- Your objective:
Tell how many lines in the data below include the word "wiper". The answer is the number only.

- Records for the exercise:
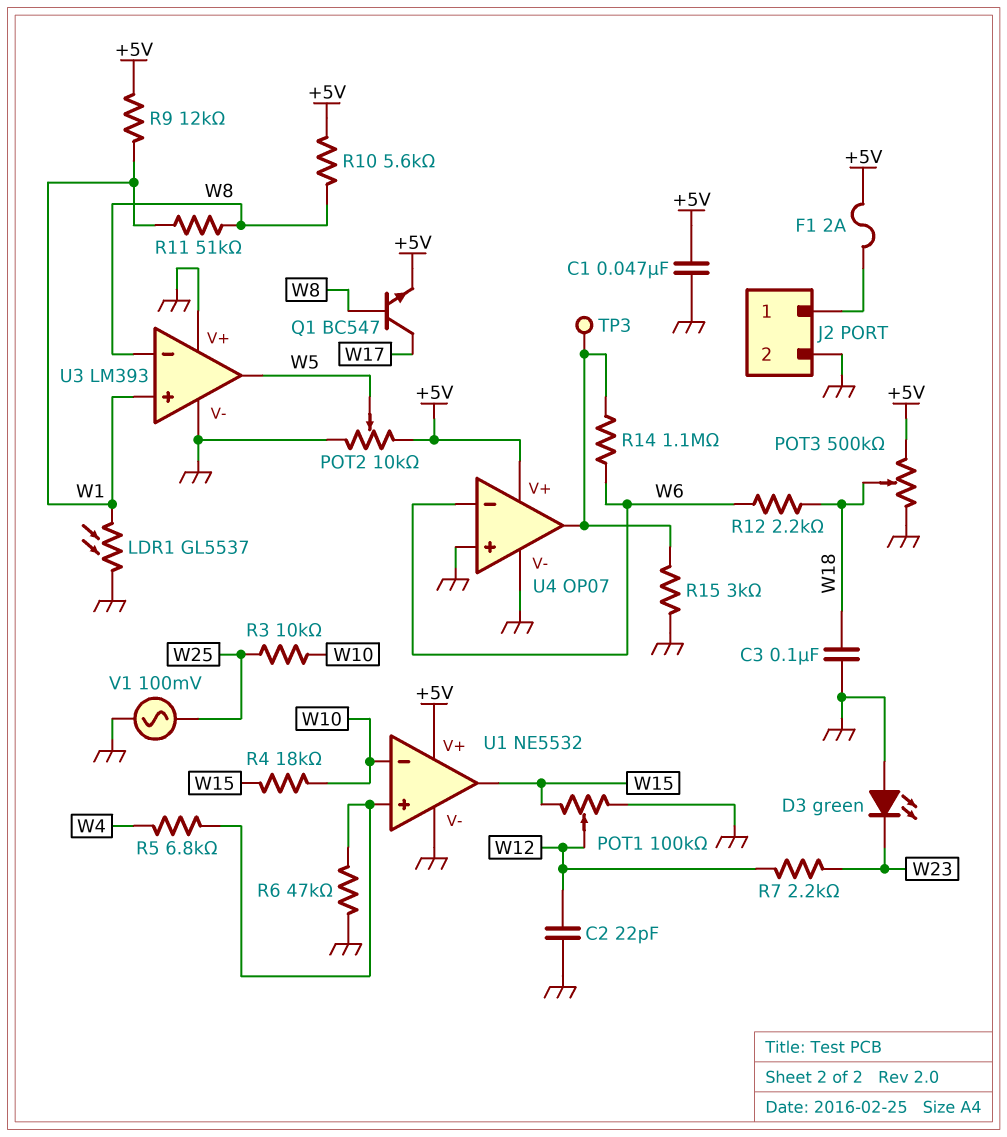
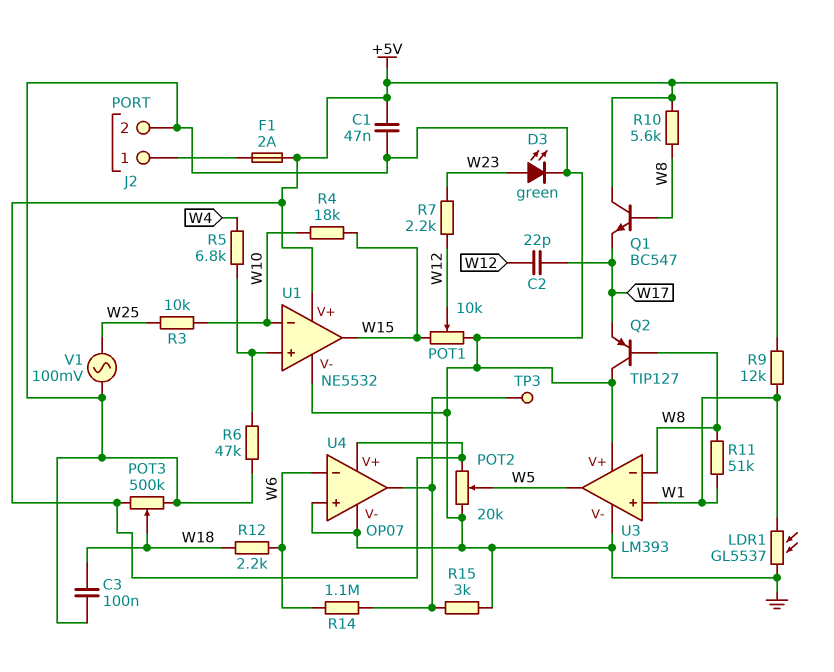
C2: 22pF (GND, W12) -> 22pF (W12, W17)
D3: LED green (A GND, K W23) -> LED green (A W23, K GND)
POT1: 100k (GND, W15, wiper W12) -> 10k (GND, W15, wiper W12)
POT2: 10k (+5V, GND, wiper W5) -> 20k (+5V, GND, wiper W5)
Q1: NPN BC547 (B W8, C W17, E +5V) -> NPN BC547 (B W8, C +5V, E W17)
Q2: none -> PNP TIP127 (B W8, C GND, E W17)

- Answer space:
2